» Assignment:
Only one stretch of the records below is wanted: the lines from the one holding "purple 1x1 round brick [435,248,476,312]" through the one holding "blue 1x1 brick [436,325,494,402]". Return it exactly, both ends included.

[[ Records for the task, beginning ]]

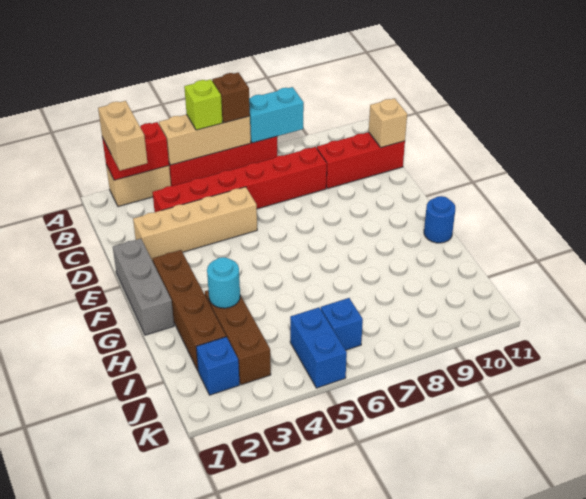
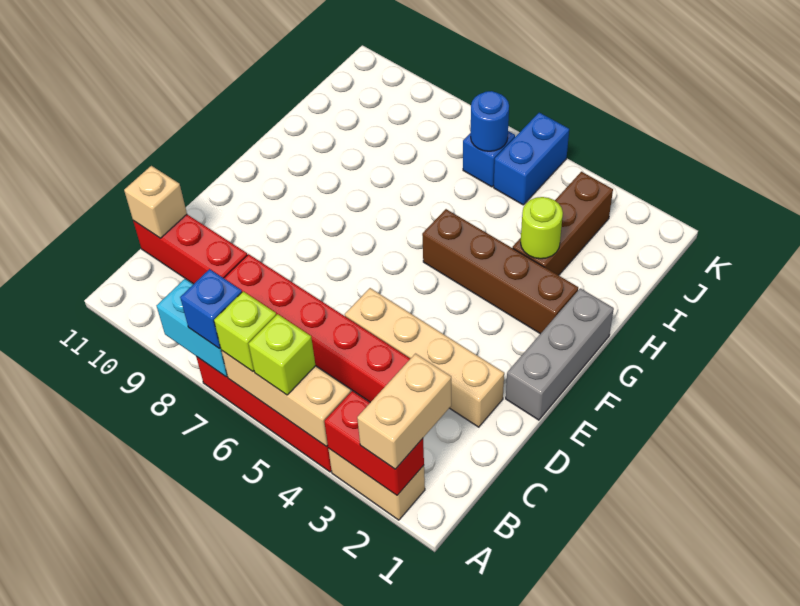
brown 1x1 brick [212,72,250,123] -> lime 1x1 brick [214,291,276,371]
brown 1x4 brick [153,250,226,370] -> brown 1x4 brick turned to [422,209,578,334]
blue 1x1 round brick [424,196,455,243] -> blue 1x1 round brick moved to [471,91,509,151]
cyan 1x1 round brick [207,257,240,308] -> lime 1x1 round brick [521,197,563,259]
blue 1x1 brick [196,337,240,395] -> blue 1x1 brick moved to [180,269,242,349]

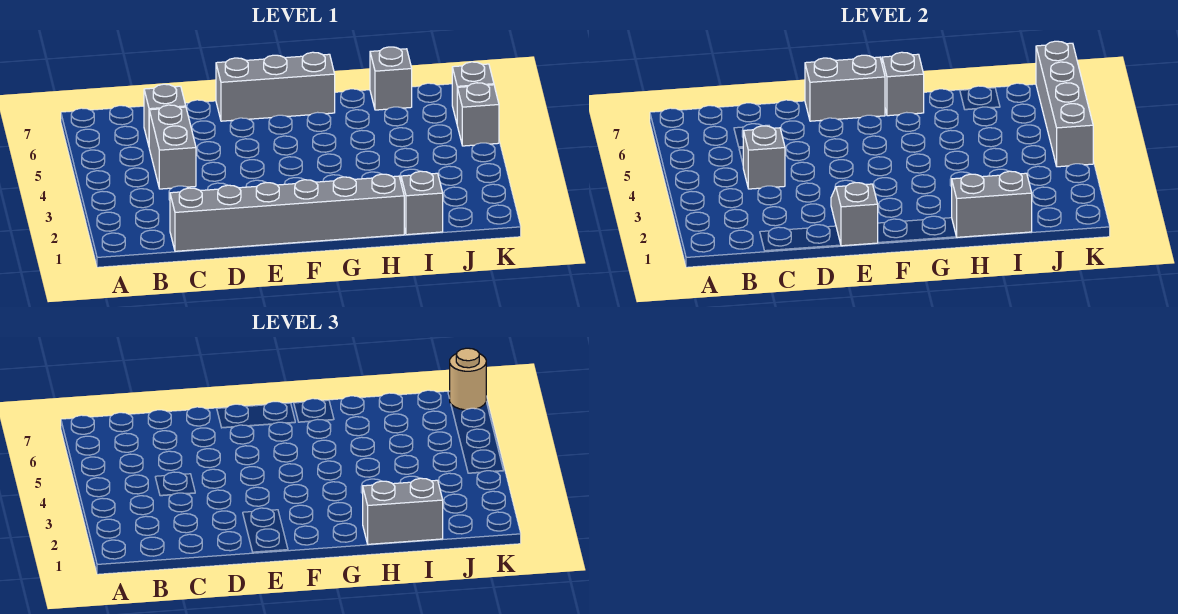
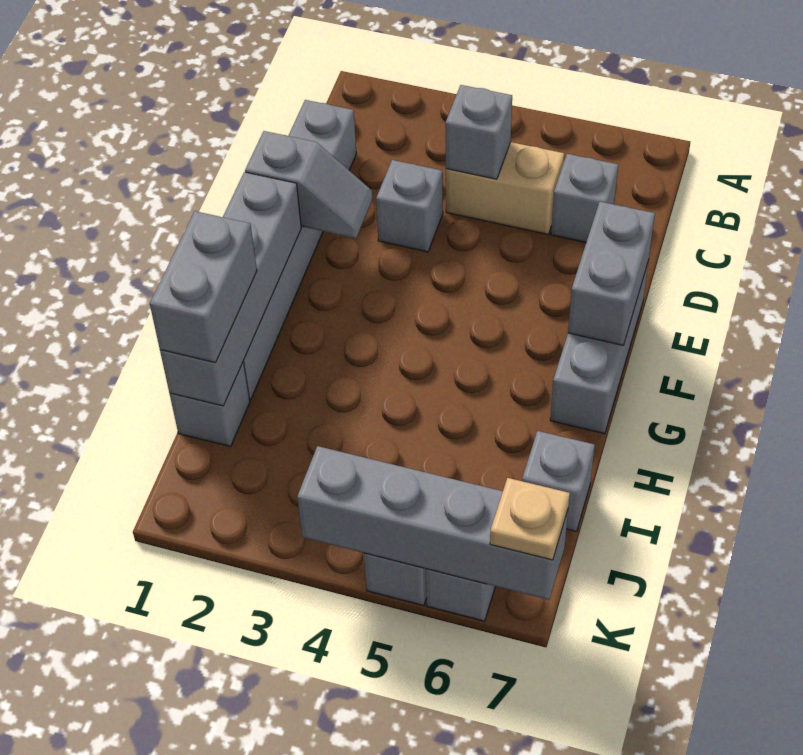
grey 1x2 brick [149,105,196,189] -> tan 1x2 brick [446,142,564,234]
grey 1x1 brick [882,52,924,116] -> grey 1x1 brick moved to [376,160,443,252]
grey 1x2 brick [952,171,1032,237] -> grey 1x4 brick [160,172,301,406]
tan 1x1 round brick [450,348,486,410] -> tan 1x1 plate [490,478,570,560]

[[ Records for the task, end ]]
[[ Records for the task, beginning ]]

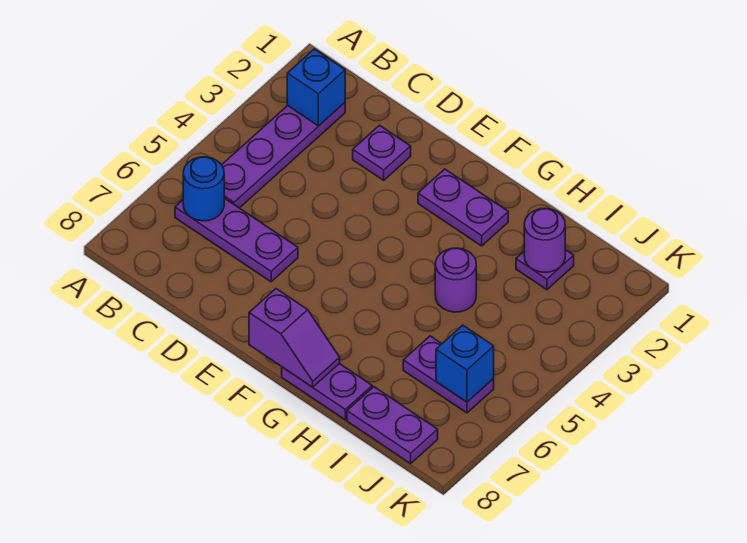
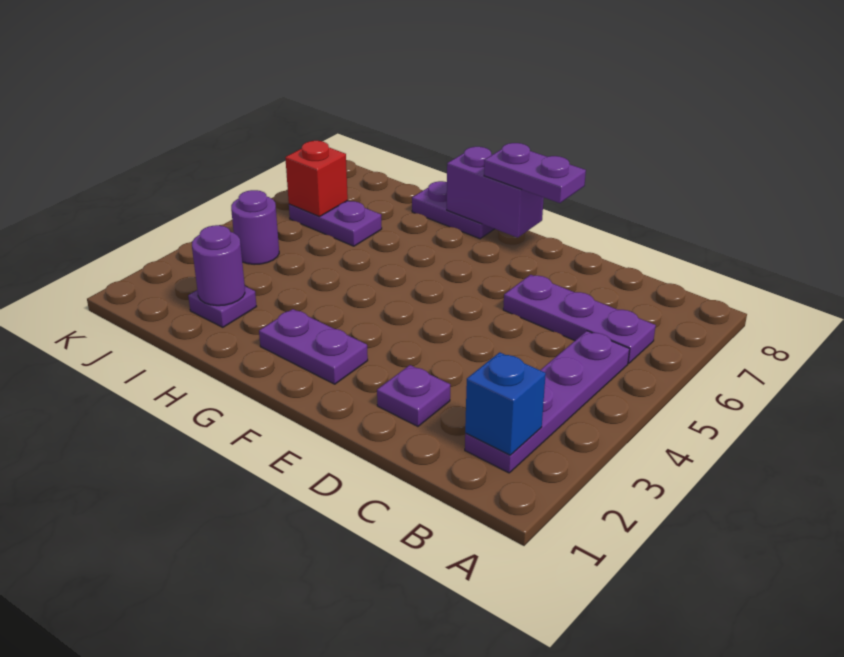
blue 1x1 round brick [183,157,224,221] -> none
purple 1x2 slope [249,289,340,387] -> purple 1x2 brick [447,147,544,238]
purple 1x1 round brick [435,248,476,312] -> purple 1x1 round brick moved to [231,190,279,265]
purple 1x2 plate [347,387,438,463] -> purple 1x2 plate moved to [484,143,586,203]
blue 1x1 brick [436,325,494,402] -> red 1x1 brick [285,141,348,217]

[[ Records for the task, end ]]

» Response below:
purple 1x1 round brick [435,248,476,312] -> purple 1x1 round brick moved to [231,190,279,265]
purple 1x2 plate [347,387,438,463] -> purple 1x2 plate moved to [484,143,586,203]
blue 1x1 brick [436,325,494,402] -> red 1x1 brick [285,141,348,217]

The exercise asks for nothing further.